**Record extracts:**
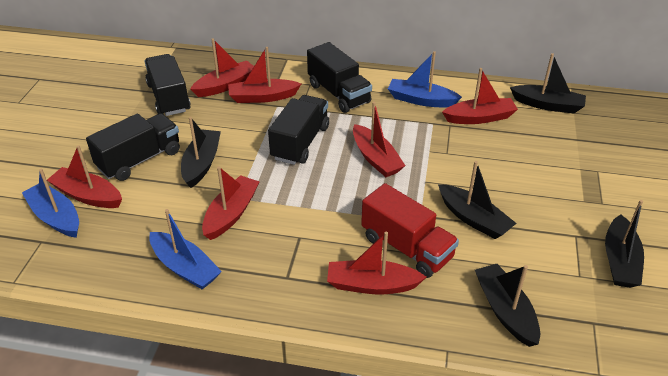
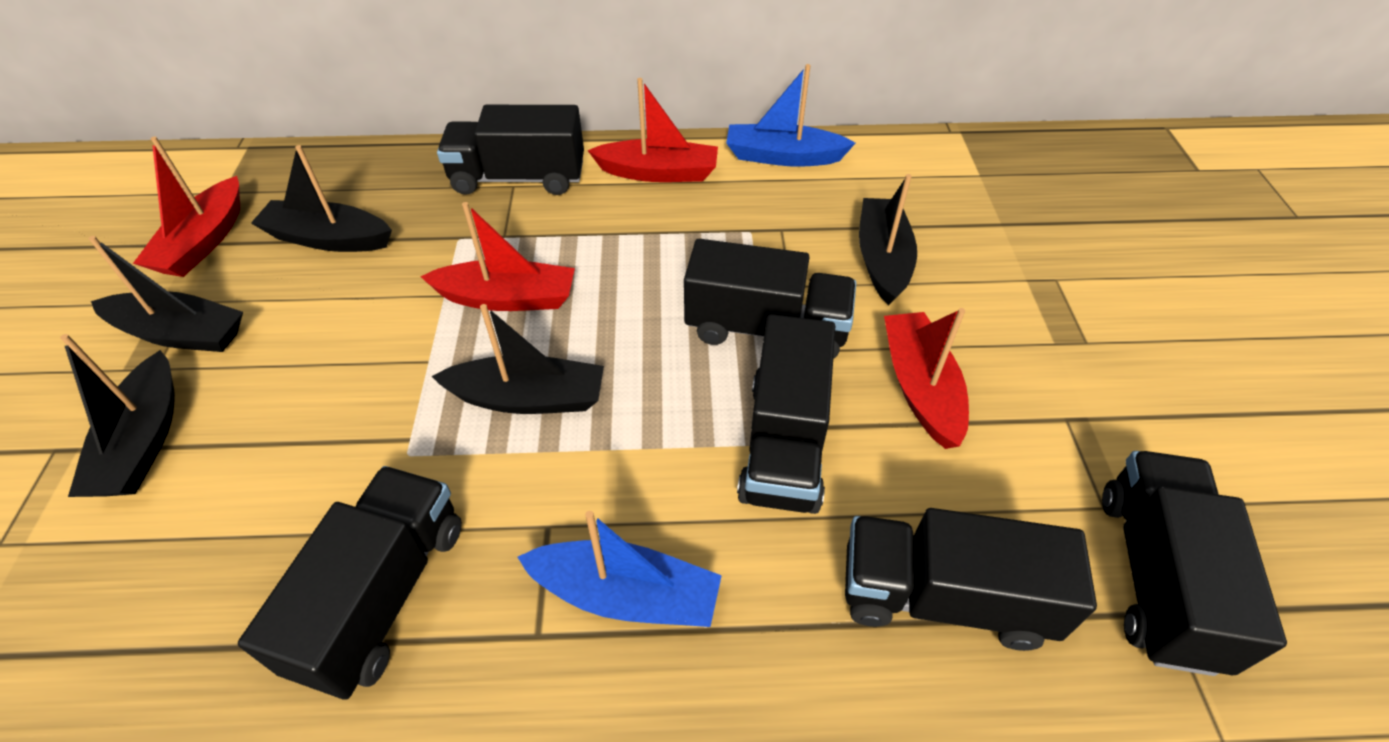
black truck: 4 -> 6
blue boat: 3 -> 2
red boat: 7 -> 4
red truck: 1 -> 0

* * *

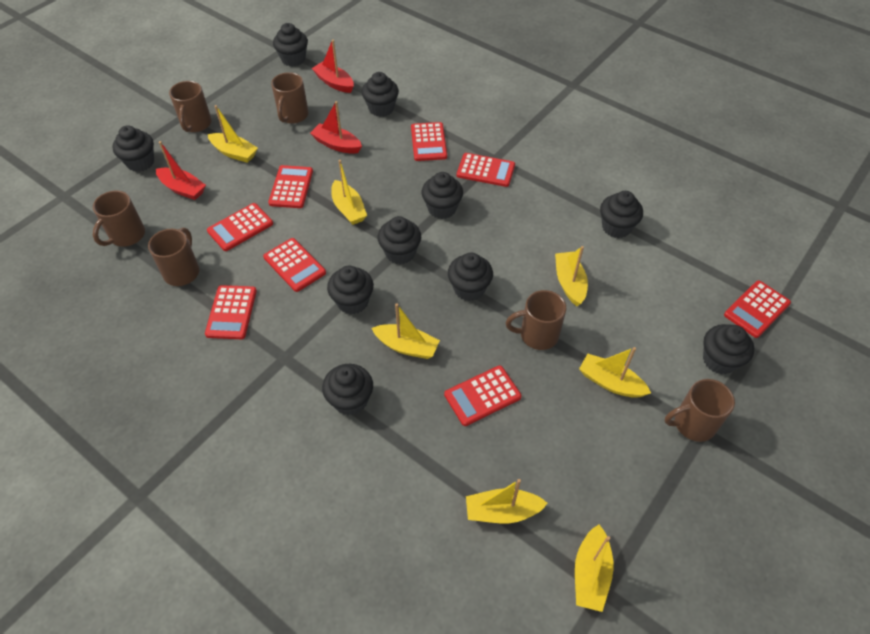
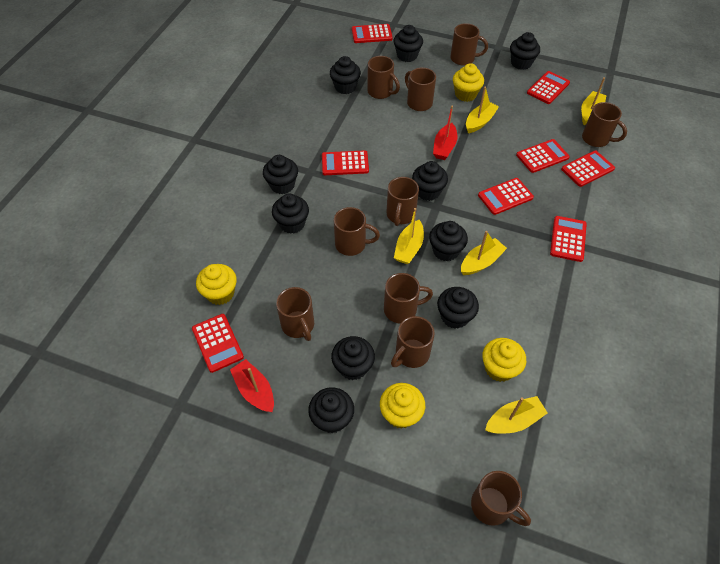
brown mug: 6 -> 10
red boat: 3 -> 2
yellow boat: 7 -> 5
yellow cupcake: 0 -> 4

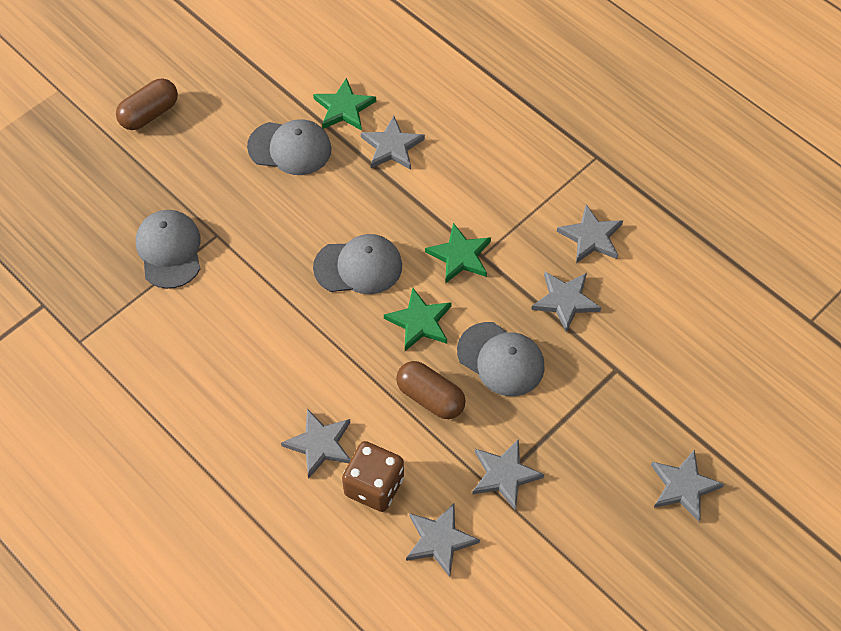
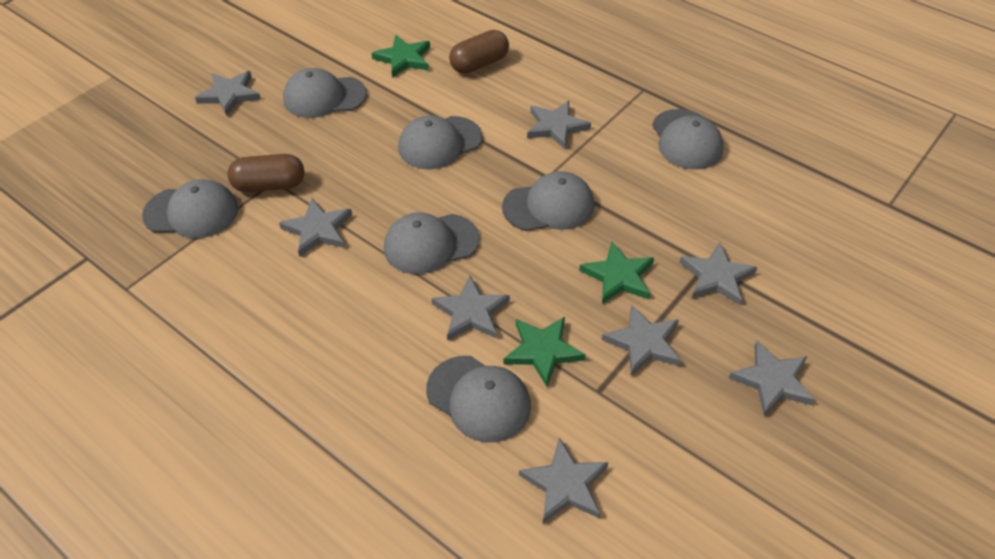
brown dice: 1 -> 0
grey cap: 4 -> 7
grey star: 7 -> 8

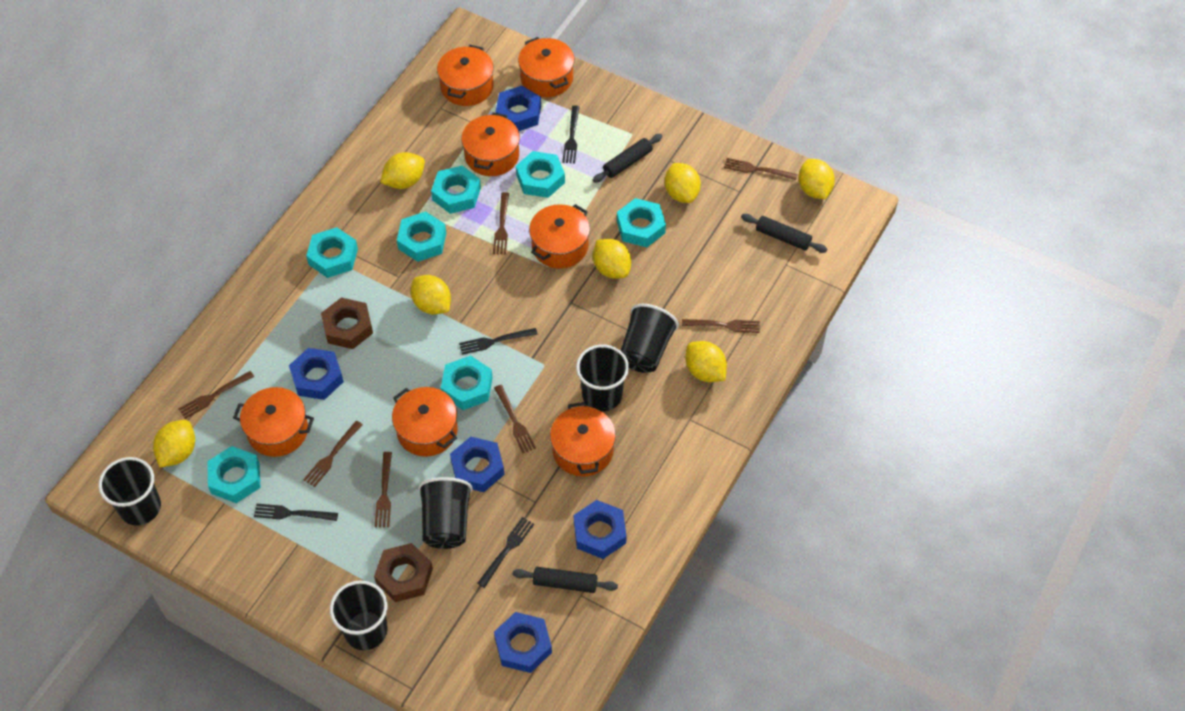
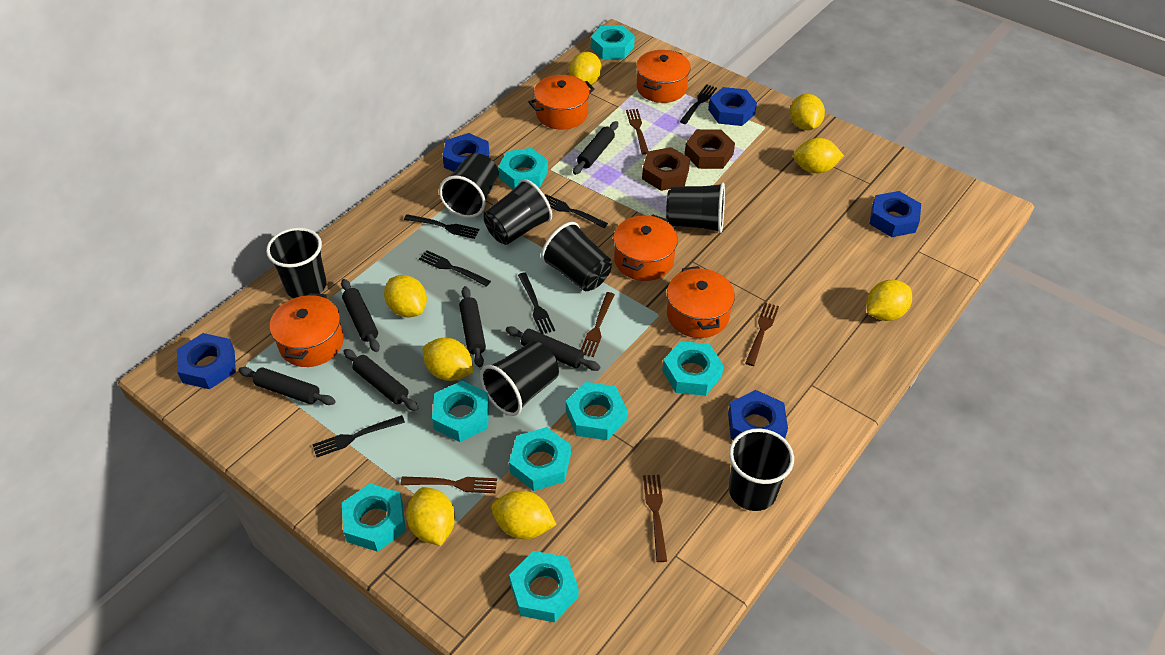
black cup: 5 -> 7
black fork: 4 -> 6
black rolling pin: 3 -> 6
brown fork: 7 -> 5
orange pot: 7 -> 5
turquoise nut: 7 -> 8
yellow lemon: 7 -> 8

**What to work on:** Take the line above containing "black truck: 4 -> 6", the line containing "red truck: 1 -> 0", and all lines in between, and copy them exactly without anything else.

**Response:**
black truck: 4 -> 6
blue boat: 3 -> 2
red boat: 7 -> 4
red truck: 1 -> 0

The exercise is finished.